WHAT NEEDS TO BE DONE
The lines needed are those below that contain the word "schottky"; copy each one.
.....
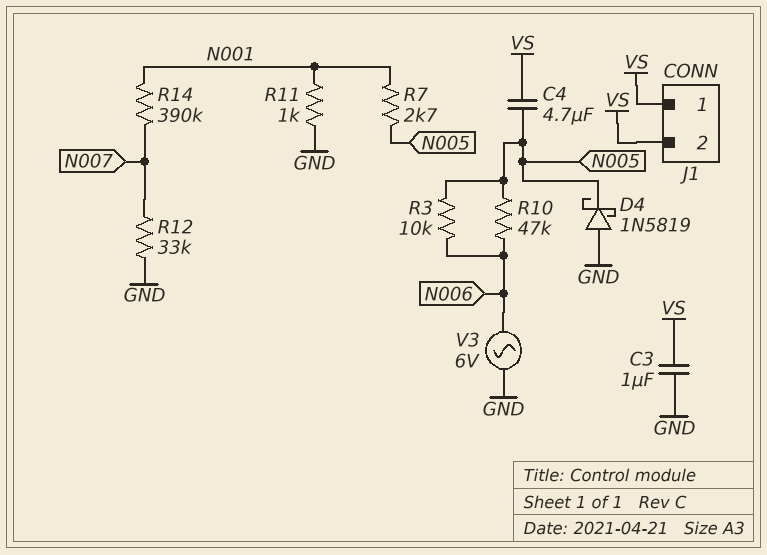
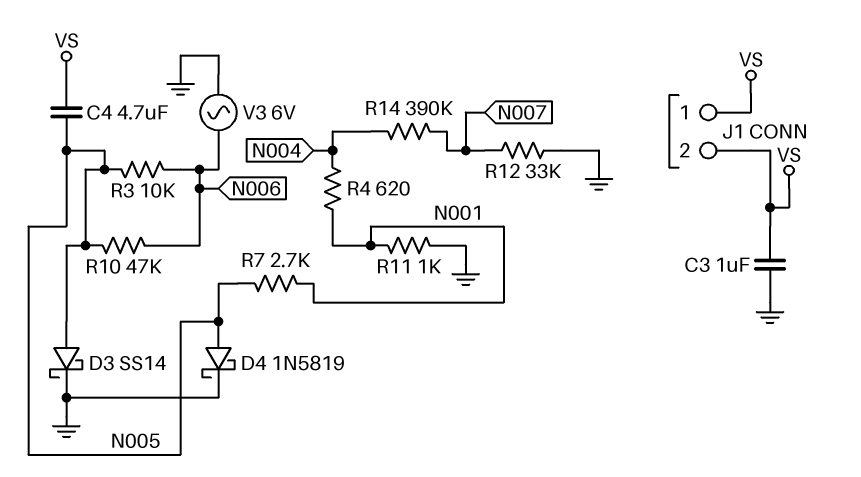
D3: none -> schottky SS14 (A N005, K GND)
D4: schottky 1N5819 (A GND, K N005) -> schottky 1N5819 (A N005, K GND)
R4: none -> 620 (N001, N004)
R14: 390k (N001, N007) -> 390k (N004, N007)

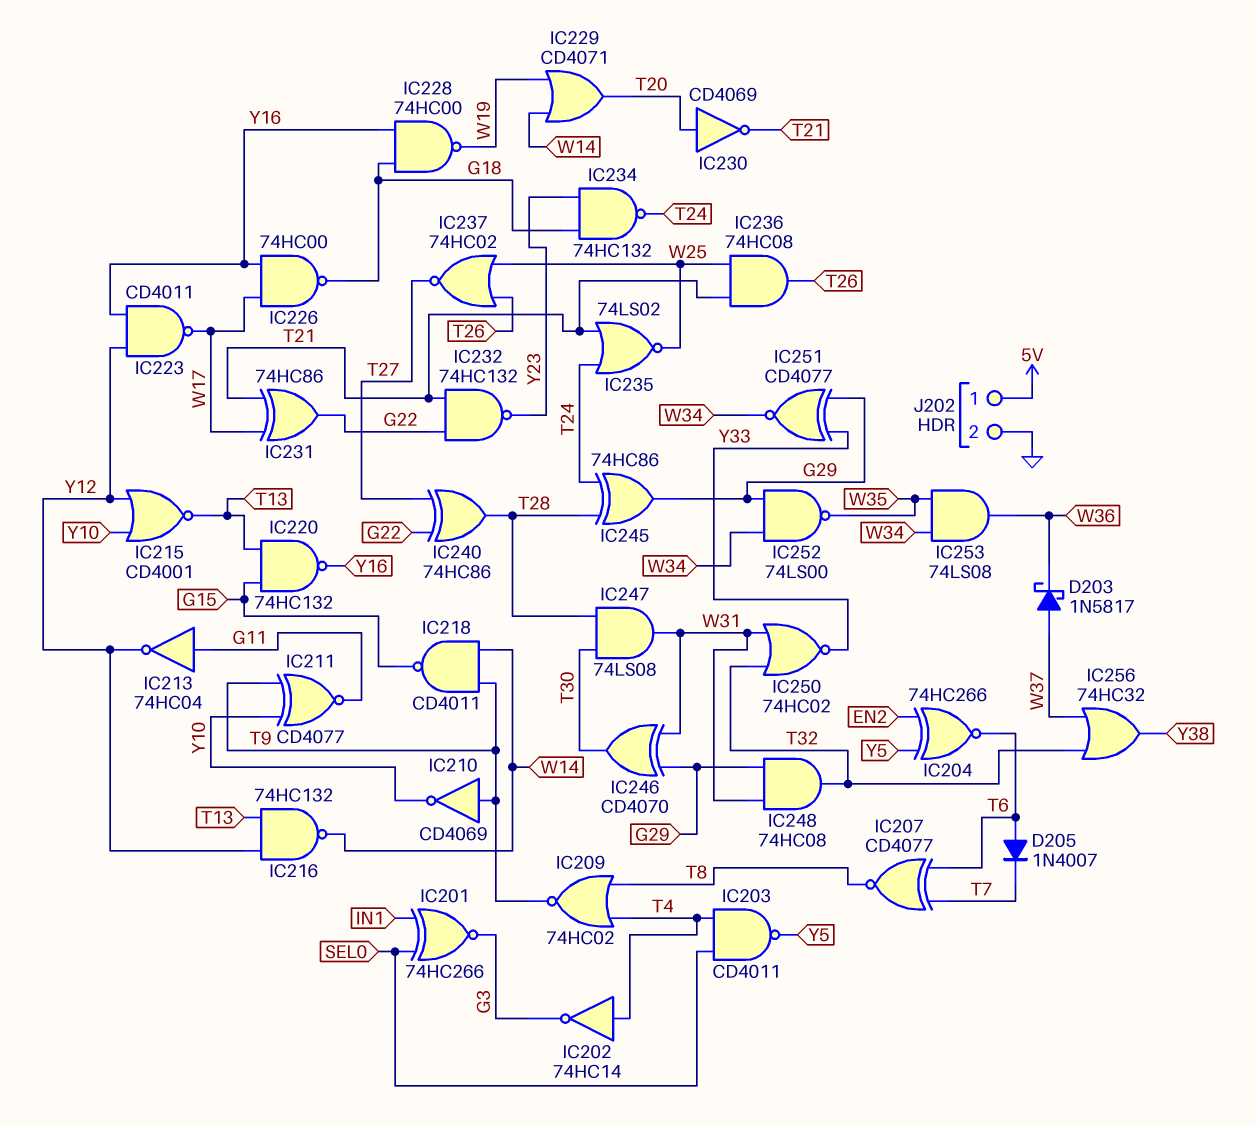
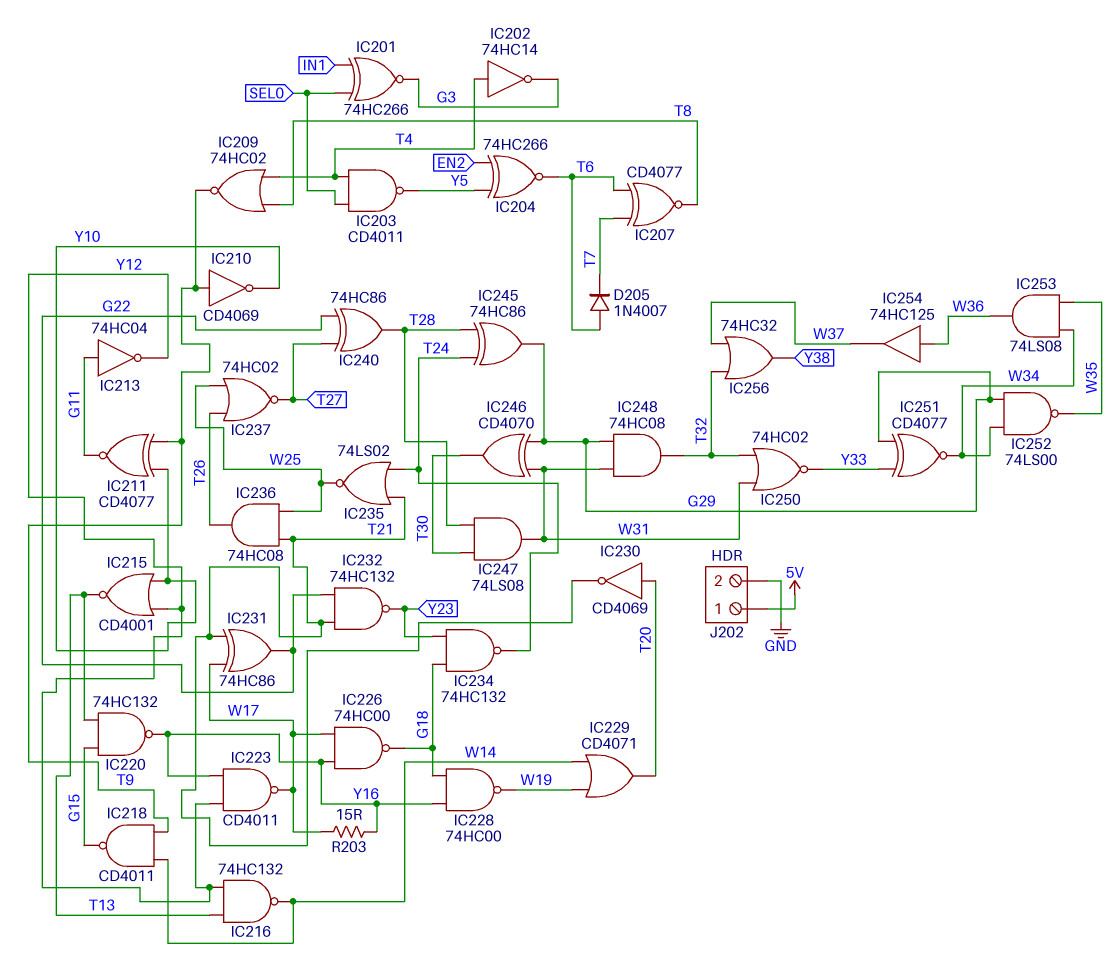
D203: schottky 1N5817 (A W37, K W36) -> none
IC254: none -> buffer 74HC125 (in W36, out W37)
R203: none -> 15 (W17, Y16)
.....
EXERCISE OUTPUT
D3: none -> schottky SS14 (A N005, K GND)
D4: schottky 1N5819 (A GND, K N005) -> schottky 1N5819 (A N005, K GND)
D203: schottky 1N5817 (A W37, K W36) -> none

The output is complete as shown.